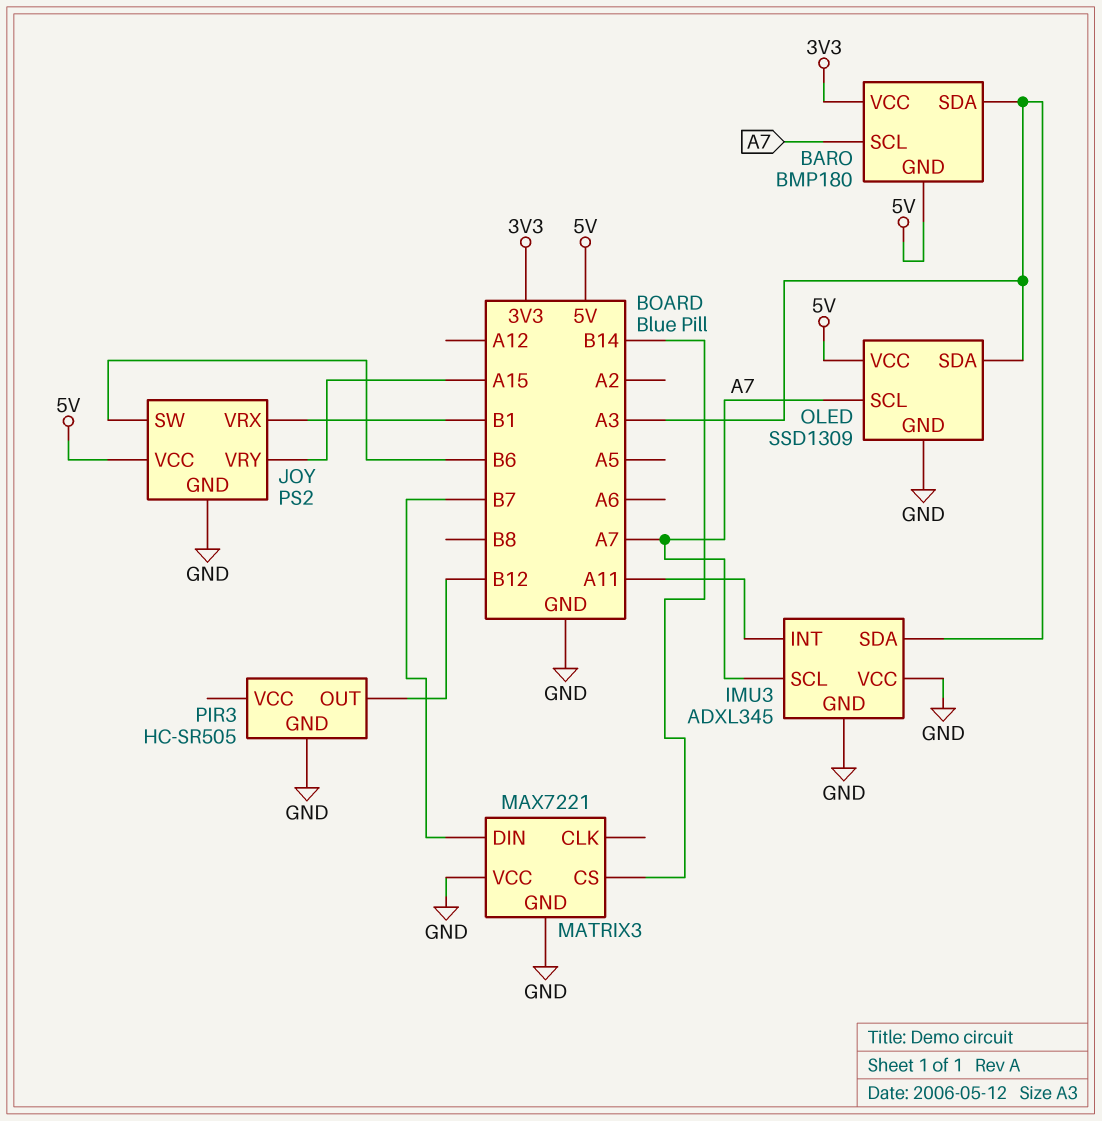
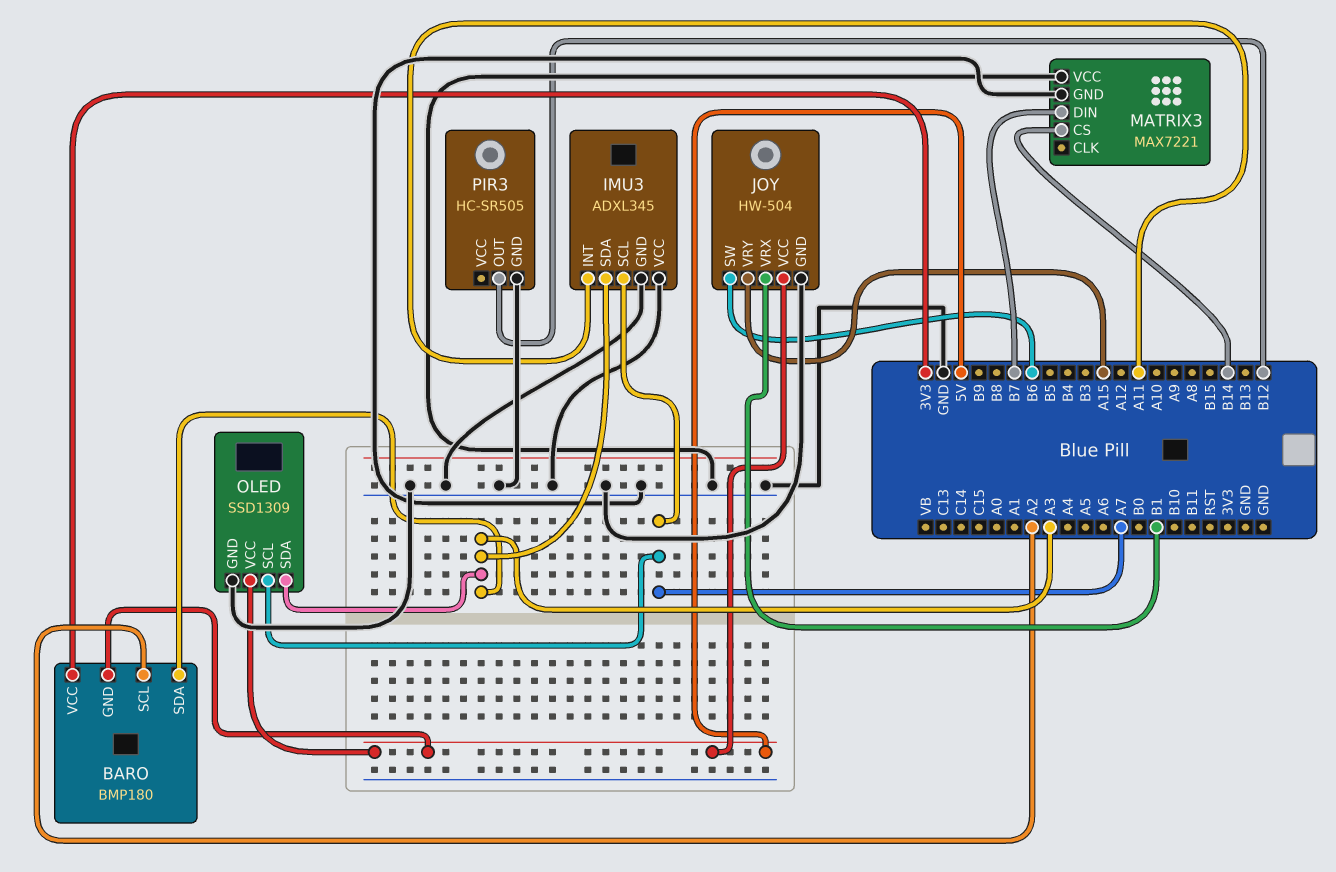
BARO pin SCL: A7 -> A2
JOY: PS2 -> HW-504

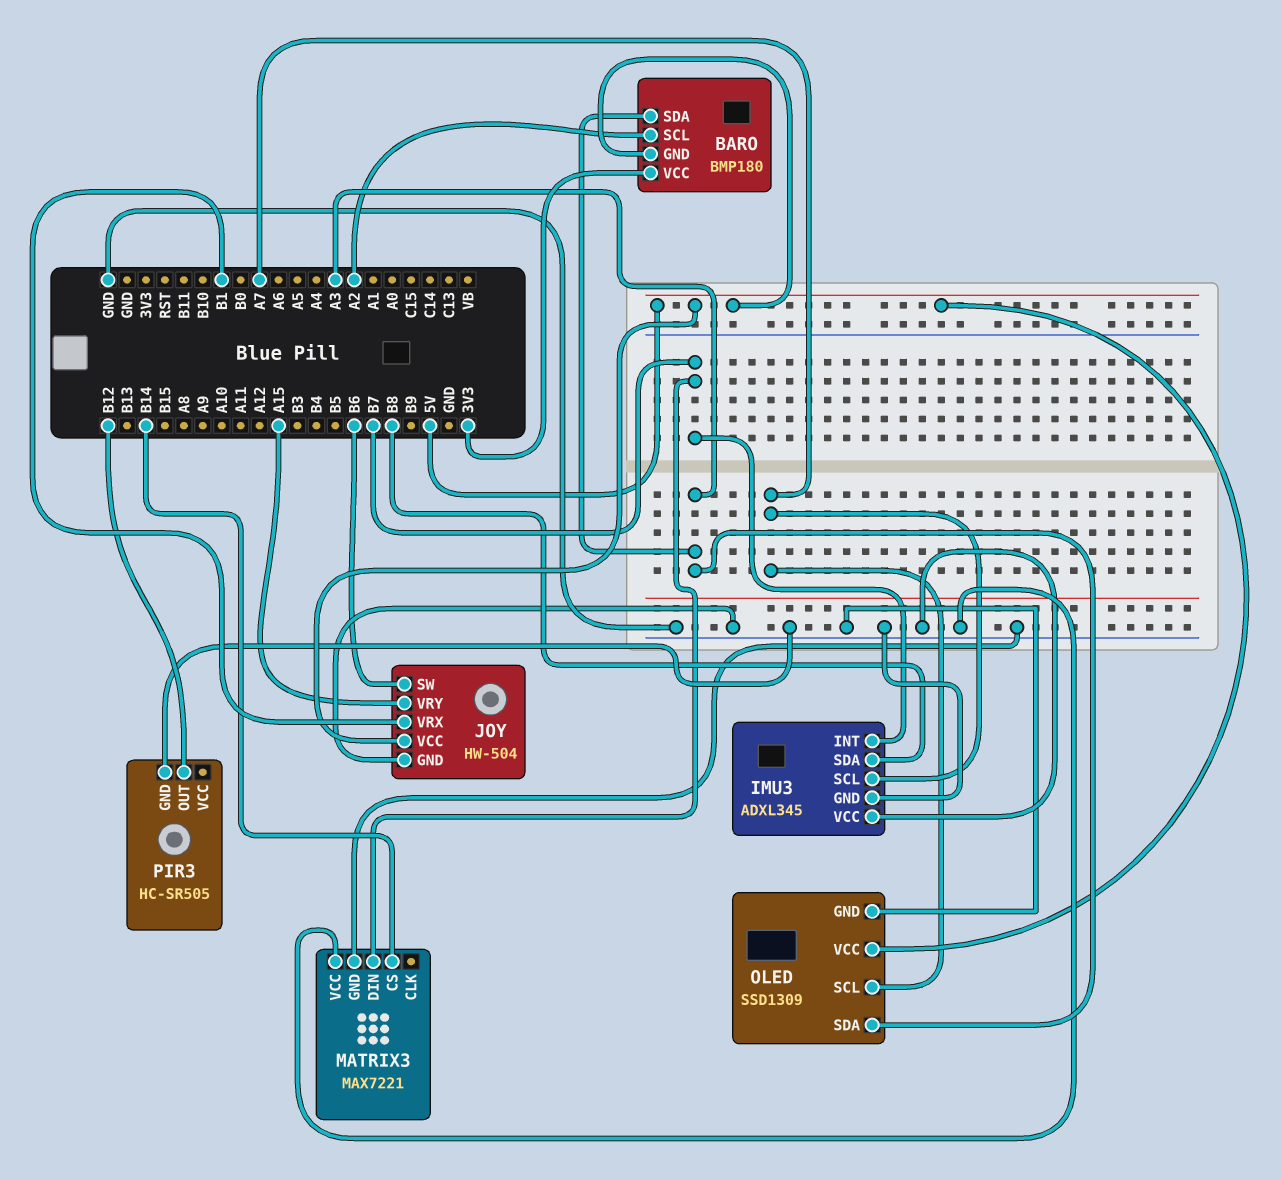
IMU3 pin INT: A11 -> B7
IMU3 pin SDA: A3 -> B8

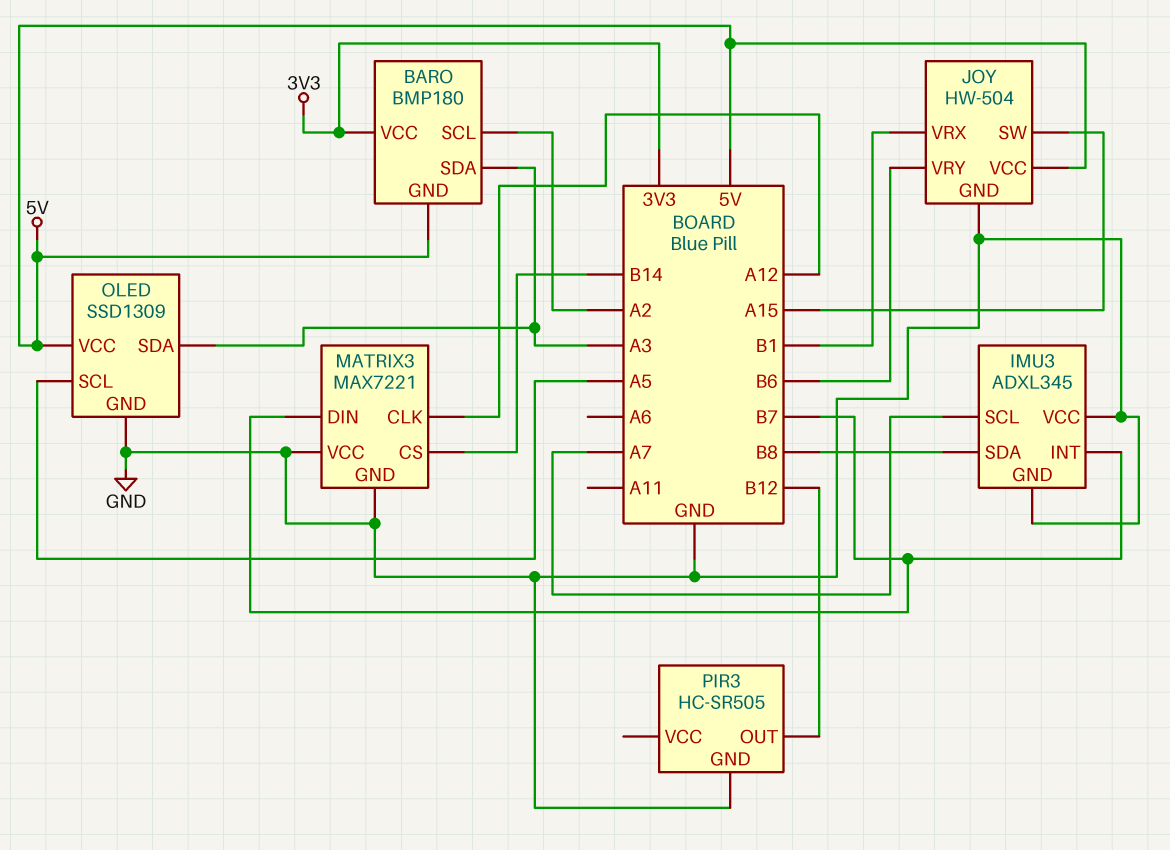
JOY pin SW: B6 -> A15
JOY pin VRY: A15 -> B6
MATRIX3 pin CLK: none -> A12
OLED pin SCL: A7 -> A5

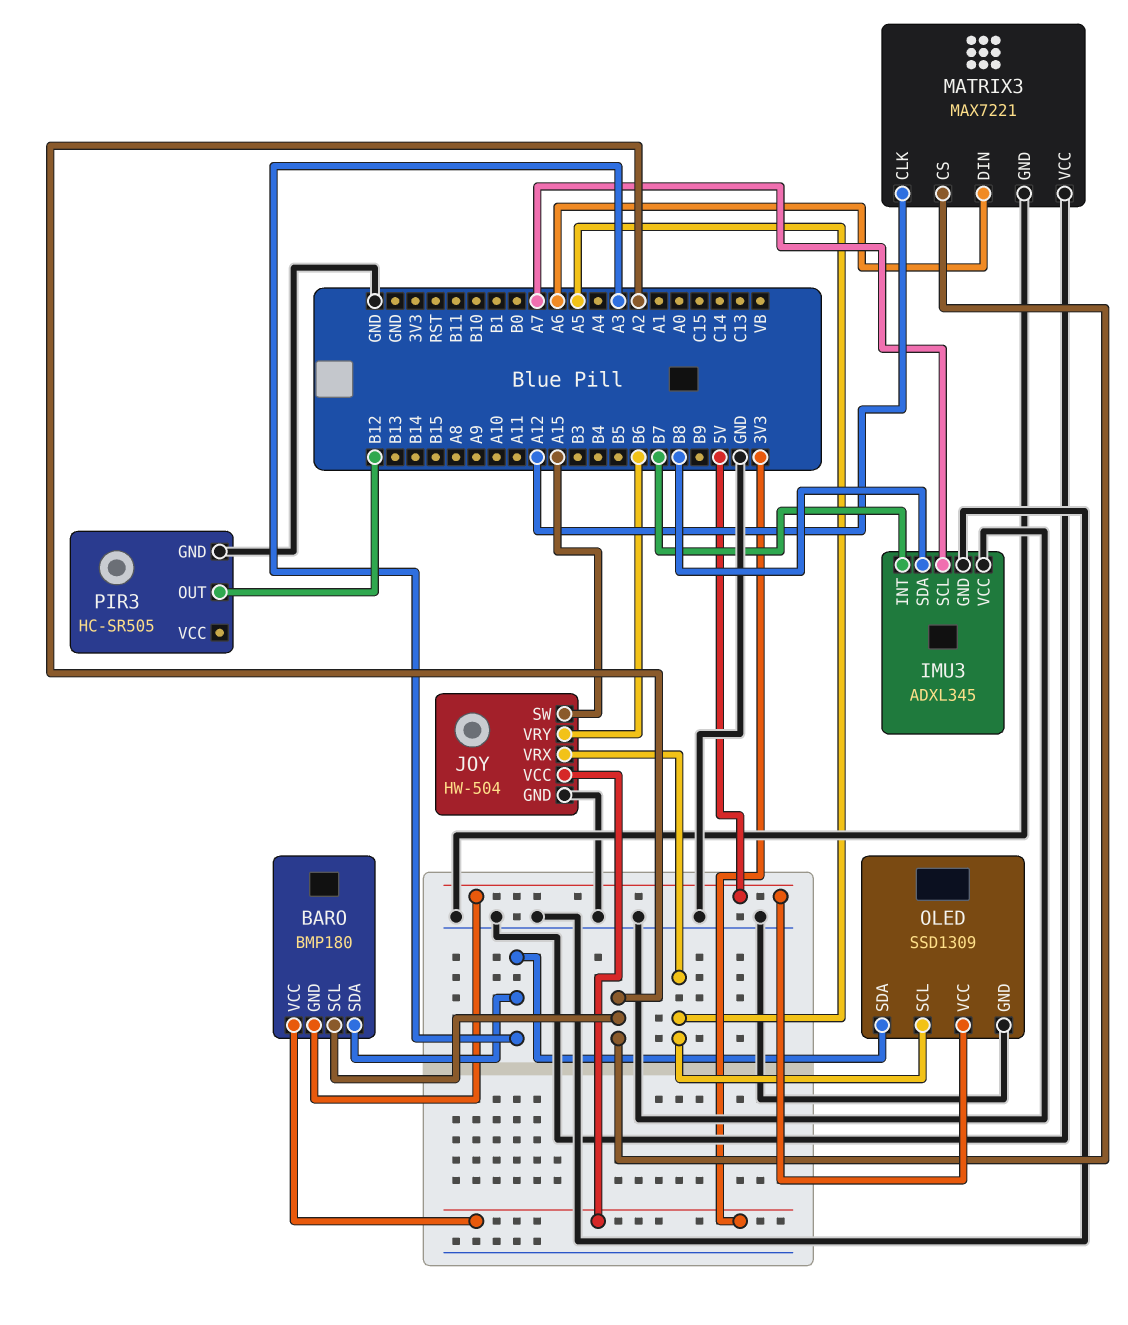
JOY pin VCC: 5V -> 3V3
JOY pin VRX: B1 -> A5
MATRIX3 pin CS: B14 -> A2
MATRIX3 pin DIN: B7 -> A6

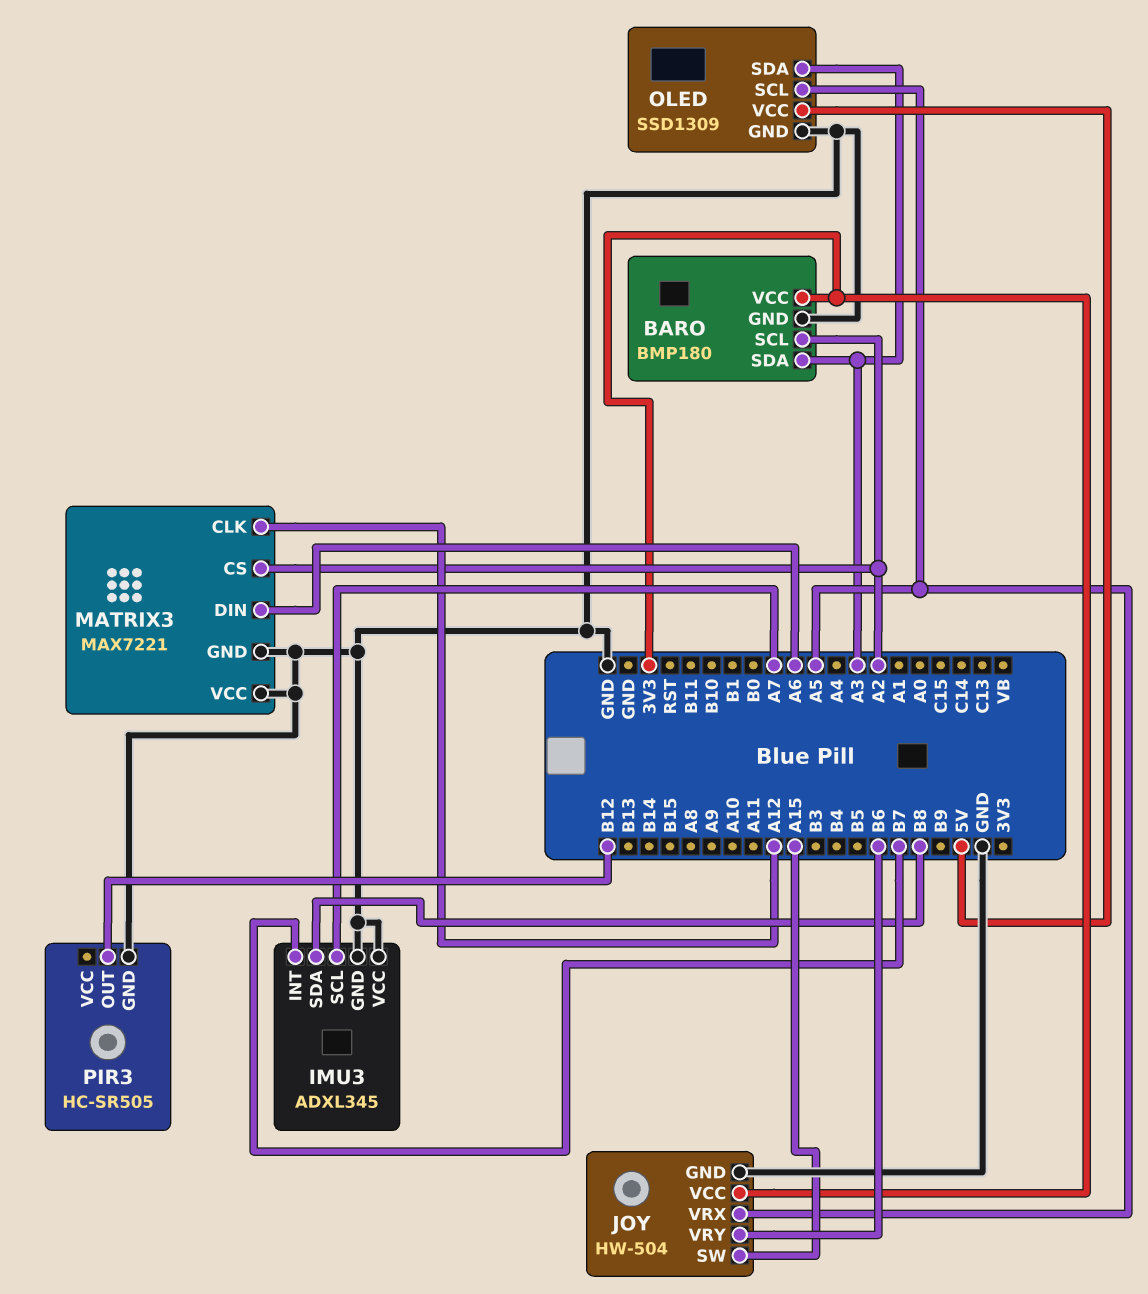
BARO pin GND: 5V -> GND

* [Your goal]
Begin with the line holding "IMU3 pin SDA: A3 -> B8" and end with the last line of the listing. Reproduce each of those lines exactly, and leave every picture out.

* [Solution for this exercise]
IMU3 pin SDA: A3 -> B8

JOY pin SW: B6 -> A15
JOY pin VRY: A15 -> B6
MATRIX3 pin CLK: none -> A12
OLED pin SCL: A7 -> A5

JOY pin VCC: 5V -> 3V3
JOY pin VRX: B1 -> A5
MATRIX3 pin CS: B14 -> A2
MATRIX3 pin DIN: B7 -> A6

BARO pin GND: 5V -> GND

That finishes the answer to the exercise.